All lines in the records that carry the string "none" are to be shown.

◇ ◇ ◇ ◇ ◇

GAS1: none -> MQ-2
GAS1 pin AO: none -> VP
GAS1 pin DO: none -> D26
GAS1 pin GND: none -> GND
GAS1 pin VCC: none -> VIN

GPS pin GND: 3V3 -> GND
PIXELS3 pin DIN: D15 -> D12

◇ ◇ ◇ ◇ ◇

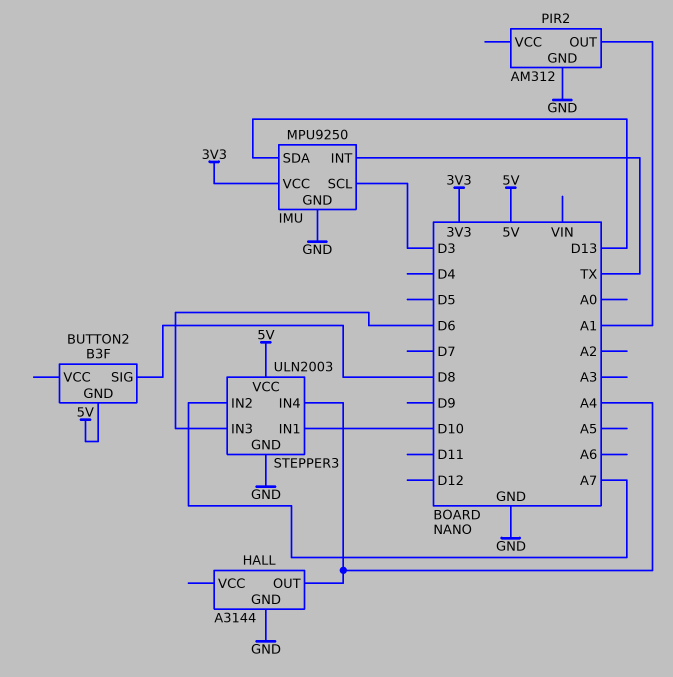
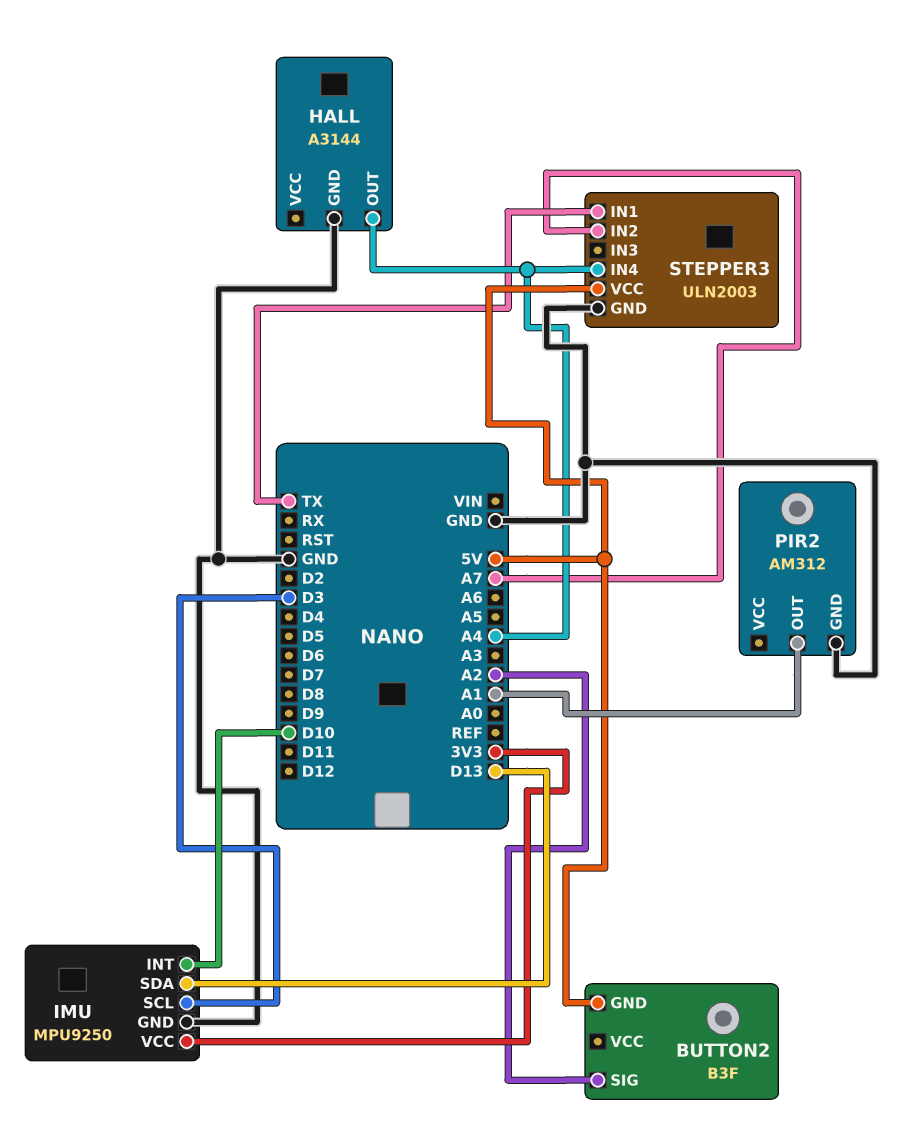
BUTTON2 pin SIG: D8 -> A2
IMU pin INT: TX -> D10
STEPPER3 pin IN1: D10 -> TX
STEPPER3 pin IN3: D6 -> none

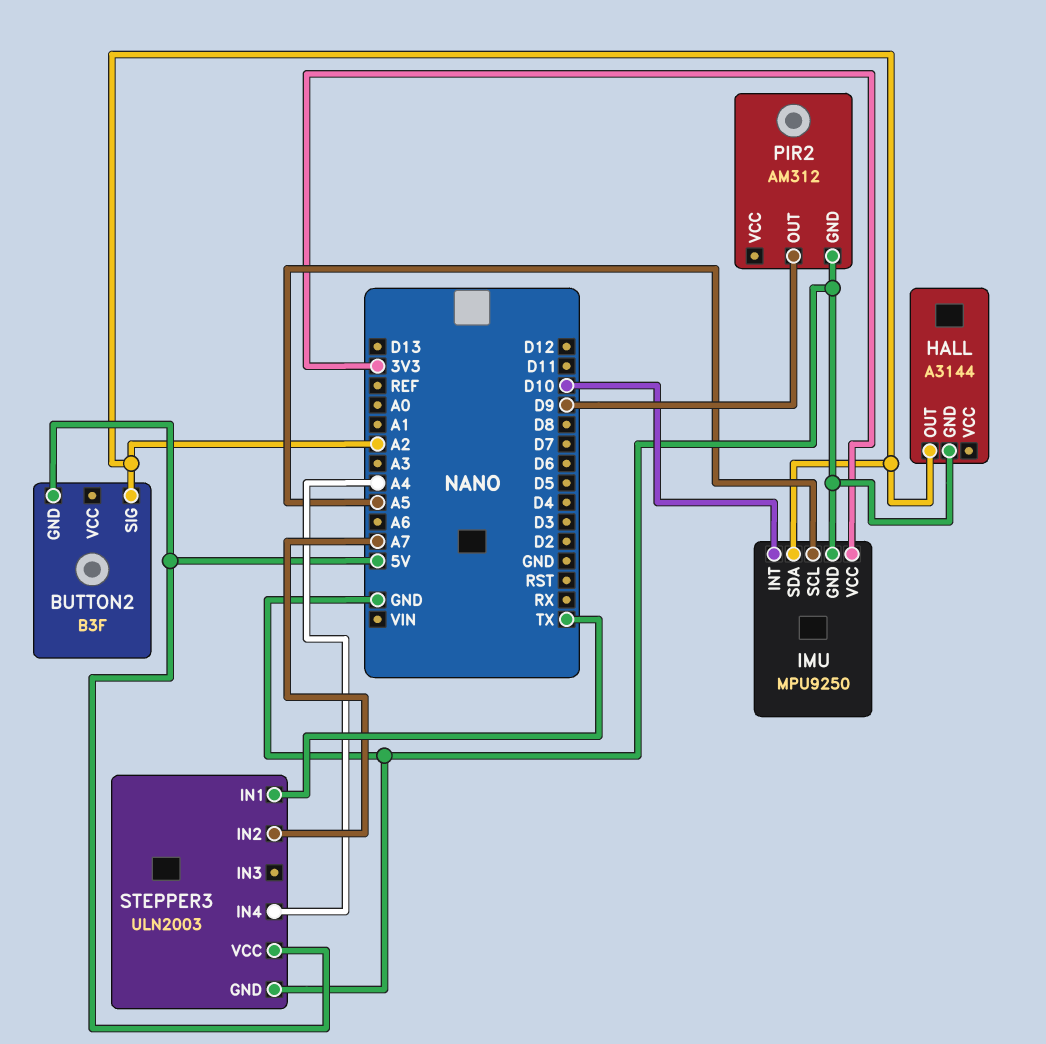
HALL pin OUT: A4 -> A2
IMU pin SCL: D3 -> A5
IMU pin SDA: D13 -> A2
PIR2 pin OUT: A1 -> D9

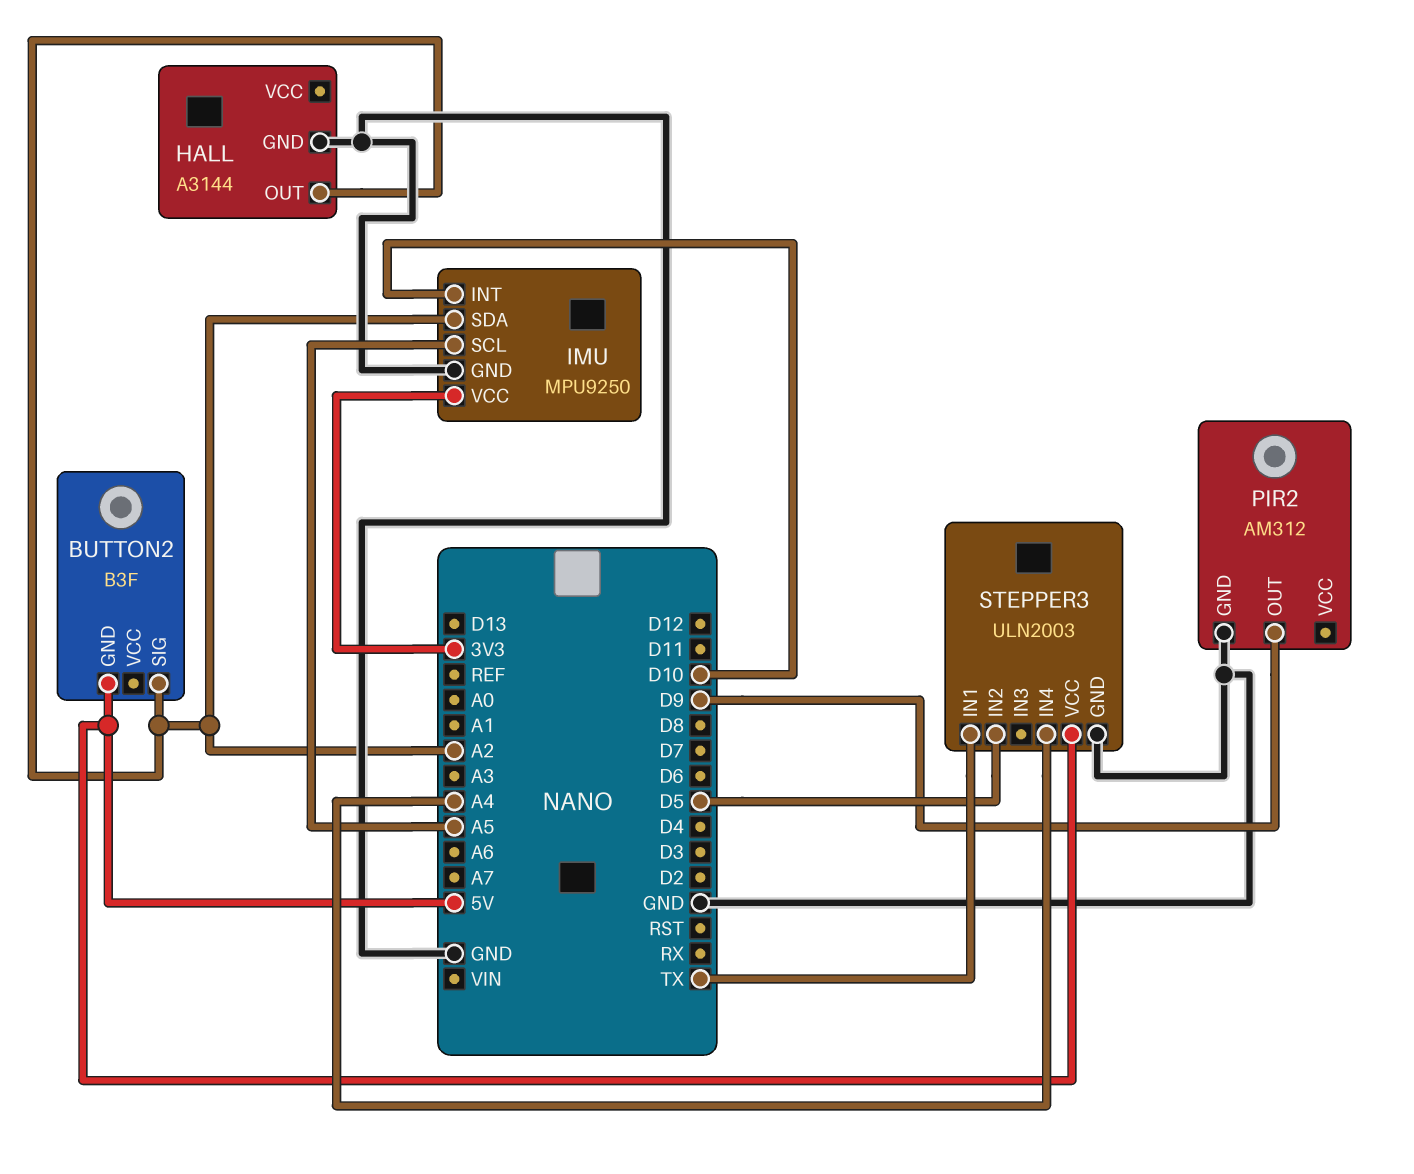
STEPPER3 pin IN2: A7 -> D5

◇ ◇ ◇ ◇ ◇

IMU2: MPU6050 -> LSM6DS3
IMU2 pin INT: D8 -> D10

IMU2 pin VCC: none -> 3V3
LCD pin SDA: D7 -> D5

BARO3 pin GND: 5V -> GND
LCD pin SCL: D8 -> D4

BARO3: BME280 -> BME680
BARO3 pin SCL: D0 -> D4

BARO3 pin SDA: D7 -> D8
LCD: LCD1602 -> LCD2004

◇ ◇ ◇ ◇ ◇

• ANSWER TO THE EXERCISE:
GAS1: none -> MQ-2
GAS1 pin AO: none -> VP
GAS1 pin DO: none -> D26
GAS1 pin GND: none -> GND
GAS1 pin VCC: none -> VIN
STEPPER3 pin IN3: D6 -> none
IMU2 pin VCC: none -> 3V3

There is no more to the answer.